Start of Block

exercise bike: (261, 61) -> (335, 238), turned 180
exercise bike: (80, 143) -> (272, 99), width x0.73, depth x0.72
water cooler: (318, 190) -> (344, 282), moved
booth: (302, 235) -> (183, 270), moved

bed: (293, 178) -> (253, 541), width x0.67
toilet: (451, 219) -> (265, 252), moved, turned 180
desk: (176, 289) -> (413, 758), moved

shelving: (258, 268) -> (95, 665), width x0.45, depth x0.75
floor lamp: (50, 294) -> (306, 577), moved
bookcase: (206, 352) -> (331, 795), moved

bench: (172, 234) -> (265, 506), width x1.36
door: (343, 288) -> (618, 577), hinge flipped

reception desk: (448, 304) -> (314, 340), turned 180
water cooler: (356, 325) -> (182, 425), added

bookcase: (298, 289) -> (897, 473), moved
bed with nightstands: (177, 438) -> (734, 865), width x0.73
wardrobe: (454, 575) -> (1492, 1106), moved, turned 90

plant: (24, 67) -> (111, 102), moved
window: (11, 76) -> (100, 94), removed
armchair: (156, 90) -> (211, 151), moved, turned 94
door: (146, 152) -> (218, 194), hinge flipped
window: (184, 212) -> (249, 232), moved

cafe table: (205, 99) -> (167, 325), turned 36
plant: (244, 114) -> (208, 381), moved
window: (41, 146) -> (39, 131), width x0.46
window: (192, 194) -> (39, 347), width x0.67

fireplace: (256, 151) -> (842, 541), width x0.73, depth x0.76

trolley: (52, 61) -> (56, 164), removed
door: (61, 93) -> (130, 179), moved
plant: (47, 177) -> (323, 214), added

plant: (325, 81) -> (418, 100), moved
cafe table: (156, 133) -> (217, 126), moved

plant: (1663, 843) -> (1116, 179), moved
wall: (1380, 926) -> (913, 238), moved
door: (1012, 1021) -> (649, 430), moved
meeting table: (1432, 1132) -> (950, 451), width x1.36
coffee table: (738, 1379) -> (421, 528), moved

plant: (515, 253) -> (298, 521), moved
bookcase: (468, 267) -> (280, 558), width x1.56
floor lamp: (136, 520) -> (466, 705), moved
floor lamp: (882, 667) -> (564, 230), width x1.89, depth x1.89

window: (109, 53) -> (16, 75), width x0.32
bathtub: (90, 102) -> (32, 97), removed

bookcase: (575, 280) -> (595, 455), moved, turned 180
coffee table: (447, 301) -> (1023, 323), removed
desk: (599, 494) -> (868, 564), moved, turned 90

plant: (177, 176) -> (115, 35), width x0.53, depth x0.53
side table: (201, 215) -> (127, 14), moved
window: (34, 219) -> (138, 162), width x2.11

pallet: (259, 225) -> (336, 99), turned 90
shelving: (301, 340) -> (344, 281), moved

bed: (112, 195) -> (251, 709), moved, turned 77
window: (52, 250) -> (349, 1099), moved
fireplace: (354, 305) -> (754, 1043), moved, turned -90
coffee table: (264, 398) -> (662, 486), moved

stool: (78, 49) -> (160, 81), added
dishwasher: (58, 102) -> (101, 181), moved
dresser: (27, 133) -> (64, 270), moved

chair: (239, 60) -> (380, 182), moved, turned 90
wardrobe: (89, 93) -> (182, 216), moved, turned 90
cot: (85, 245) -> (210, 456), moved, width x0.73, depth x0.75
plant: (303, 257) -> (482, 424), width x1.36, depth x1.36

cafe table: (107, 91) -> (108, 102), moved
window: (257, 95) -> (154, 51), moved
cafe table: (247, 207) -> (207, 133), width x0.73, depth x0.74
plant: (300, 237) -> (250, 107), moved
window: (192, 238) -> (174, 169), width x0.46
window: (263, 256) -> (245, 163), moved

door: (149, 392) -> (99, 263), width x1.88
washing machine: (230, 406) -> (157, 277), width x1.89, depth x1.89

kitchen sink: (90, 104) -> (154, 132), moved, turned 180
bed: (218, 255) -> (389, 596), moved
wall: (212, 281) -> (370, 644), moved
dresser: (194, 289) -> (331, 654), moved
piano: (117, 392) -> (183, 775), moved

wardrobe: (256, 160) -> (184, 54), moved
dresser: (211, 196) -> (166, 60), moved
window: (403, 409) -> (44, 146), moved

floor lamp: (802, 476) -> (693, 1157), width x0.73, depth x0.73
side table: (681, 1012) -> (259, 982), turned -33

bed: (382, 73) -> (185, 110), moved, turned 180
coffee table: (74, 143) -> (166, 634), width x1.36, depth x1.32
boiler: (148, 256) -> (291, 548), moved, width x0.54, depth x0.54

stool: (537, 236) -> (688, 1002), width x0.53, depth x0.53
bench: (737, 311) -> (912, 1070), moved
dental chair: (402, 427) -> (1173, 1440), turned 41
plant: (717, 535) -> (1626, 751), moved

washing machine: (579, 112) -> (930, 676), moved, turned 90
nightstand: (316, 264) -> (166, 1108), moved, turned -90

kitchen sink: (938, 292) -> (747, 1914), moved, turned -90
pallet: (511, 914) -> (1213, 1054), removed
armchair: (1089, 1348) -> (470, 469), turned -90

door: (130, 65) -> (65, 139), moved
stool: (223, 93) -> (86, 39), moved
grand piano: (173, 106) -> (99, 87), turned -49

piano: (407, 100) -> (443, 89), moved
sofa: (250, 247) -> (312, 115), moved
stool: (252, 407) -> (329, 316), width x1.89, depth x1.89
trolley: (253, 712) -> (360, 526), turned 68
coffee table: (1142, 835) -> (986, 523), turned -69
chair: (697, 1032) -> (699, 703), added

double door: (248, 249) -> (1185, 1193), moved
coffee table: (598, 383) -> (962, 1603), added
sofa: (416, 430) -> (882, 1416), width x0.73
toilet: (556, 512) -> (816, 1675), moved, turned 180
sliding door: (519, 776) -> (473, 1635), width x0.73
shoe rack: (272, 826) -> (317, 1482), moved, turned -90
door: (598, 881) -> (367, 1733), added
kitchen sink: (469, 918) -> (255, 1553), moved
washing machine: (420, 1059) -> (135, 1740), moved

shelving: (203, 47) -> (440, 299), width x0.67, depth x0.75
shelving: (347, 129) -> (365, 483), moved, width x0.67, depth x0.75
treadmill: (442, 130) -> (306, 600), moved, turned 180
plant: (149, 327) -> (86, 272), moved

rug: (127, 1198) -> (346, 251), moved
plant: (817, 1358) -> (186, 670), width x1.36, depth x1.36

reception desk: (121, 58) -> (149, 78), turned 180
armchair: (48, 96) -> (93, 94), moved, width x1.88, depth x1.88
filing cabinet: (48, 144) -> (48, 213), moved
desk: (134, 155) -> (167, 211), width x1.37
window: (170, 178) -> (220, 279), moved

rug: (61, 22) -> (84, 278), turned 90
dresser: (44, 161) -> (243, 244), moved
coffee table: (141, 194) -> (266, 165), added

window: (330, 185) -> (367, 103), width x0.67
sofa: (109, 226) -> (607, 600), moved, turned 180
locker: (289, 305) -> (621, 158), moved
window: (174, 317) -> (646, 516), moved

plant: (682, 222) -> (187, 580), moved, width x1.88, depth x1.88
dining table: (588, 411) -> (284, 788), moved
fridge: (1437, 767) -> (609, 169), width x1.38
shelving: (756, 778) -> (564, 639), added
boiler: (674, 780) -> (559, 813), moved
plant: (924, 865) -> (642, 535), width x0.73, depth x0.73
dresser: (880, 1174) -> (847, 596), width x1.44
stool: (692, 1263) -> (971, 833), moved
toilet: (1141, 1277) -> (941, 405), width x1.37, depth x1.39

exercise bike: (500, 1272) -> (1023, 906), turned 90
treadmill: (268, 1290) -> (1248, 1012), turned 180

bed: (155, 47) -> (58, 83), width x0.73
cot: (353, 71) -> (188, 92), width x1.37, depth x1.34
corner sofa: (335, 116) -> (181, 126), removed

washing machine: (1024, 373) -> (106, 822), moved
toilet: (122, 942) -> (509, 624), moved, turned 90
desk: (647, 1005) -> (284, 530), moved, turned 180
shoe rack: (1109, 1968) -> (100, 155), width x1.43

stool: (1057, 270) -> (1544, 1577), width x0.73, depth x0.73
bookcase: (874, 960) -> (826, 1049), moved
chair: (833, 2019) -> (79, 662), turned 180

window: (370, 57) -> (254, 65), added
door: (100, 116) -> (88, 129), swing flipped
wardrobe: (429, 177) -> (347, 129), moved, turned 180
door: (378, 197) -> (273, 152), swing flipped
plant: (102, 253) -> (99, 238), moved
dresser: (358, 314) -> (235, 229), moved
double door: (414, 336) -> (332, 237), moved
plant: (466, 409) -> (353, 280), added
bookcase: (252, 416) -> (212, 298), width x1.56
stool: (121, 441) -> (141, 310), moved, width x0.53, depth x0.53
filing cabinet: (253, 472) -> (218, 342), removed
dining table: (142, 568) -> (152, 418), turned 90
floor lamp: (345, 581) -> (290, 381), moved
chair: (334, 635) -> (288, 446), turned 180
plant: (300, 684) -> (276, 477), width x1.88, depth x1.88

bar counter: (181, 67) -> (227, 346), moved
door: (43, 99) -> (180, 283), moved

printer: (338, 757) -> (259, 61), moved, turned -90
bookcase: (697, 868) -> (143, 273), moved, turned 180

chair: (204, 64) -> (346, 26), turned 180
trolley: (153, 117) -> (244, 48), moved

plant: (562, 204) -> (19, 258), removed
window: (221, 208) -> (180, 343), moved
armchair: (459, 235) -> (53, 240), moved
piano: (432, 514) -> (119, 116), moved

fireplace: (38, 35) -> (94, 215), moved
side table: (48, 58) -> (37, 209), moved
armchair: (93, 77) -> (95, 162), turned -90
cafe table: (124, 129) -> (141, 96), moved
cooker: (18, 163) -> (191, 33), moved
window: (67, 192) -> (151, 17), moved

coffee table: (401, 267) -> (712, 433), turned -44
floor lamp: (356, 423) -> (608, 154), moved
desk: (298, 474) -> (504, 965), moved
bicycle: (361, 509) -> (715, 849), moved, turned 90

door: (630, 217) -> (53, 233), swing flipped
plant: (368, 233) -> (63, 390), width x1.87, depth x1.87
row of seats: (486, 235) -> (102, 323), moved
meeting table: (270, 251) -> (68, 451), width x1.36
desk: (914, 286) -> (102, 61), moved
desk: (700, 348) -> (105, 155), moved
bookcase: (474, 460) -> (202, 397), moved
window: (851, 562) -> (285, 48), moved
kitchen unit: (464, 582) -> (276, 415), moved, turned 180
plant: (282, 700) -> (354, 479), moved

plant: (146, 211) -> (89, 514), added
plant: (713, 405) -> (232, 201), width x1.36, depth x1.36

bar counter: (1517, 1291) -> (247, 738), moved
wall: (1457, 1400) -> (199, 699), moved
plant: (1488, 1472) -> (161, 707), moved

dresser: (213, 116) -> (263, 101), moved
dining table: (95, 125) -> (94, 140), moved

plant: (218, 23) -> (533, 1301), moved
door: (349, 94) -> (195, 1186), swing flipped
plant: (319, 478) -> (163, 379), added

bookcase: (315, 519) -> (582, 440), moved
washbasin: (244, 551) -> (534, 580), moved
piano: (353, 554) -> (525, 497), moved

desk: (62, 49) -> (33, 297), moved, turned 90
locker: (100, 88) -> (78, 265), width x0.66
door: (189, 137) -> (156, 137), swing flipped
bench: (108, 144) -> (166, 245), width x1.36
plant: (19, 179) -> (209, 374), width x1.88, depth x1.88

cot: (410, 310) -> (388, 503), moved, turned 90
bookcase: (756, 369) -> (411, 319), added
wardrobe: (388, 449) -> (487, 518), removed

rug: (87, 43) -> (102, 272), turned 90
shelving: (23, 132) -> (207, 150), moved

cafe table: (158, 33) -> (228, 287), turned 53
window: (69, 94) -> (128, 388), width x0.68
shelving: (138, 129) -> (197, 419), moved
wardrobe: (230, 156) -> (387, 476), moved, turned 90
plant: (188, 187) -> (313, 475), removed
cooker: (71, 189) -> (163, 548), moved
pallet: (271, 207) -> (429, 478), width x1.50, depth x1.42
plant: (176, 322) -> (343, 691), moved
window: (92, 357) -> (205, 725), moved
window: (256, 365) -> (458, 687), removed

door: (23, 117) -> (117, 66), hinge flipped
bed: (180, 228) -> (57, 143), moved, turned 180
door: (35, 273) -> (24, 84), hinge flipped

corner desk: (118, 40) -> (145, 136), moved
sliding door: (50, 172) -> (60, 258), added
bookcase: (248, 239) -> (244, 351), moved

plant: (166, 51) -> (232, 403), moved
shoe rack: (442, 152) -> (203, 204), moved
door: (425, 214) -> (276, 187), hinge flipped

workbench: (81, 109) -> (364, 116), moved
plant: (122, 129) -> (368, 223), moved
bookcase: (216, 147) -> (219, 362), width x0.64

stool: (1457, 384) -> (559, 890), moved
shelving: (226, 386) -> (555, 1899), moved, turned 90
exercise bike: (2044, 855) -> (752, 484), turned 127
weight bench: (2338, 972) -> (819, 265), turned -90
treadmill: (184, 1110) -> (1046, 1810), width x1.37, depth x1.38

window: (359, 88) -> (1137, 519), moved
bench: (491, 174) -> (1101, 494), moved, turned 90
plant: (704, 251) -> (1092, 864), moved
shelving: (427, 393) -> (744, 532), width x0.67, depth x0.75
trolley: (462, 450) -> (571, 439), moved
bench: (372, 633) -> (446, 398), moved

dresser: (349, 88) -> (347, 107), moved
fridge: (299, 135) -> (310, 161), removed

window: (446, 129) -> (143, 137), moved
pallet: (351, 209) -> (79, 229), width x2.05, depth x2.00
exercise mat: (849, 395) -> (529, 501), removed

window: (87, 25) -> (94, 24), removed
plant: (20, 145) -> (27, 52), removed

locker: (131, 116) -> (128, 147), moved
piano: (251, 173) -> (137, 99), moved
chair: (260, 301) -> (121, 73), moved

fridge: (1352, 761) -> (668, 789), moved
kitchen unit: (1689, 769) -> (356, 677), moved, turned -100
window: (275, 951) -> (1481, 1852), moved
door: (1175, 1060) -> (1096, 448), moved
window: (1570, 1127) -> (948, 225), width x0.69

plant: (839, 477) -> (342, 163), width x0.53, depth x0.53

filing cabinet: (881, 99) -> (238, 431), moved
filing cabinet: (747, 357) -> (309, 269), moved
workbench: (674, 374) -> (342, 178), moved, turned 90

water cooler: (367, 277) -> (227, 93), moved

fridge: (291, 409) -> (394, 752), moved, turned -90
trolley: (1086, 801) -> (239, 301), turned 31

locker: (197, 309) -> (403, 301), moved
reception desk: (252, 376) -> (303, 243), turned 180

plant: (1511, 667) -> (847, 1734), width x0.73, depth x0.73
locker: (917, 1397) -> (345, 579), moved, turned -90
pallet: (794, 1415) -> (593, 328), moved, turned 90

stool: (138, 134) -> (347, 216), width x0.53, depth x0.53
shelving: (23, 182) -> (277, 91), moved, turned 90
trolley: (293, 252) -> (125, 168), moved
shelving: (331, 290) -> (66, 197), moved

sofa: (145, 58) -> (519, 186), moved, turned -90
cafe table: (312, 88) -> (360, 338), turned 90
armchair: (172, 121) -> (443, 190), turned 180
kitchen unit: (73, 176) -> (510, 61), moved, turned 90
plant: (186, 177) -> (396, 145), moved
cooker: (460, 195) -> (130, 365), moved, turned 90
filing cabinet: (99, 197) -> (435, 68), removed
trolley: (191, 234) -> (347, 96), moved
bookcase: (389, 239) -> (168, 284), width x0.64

End of Block

> Task to complete: Give back exactly the lines above, from the line containing "stool: (223, 93) -> (86, 39), moved" through the line containing "trolley: (253, 712) -> (360, 526), turned 68", with both end lines and nothing more.

> Written response:
stool: (223, 93) -> (86, 39), moved
grand piano: (173, 106) -> (99, 87), turned -49

piano: (407, 100) -> (443, 89), moved
sofa: (250, 247) -> (312, 115), moved
stool: (252, 407) -> (329, 316), width x1.89, depth x1.89
trolley: (253, 712) -> (360, 526), turned 68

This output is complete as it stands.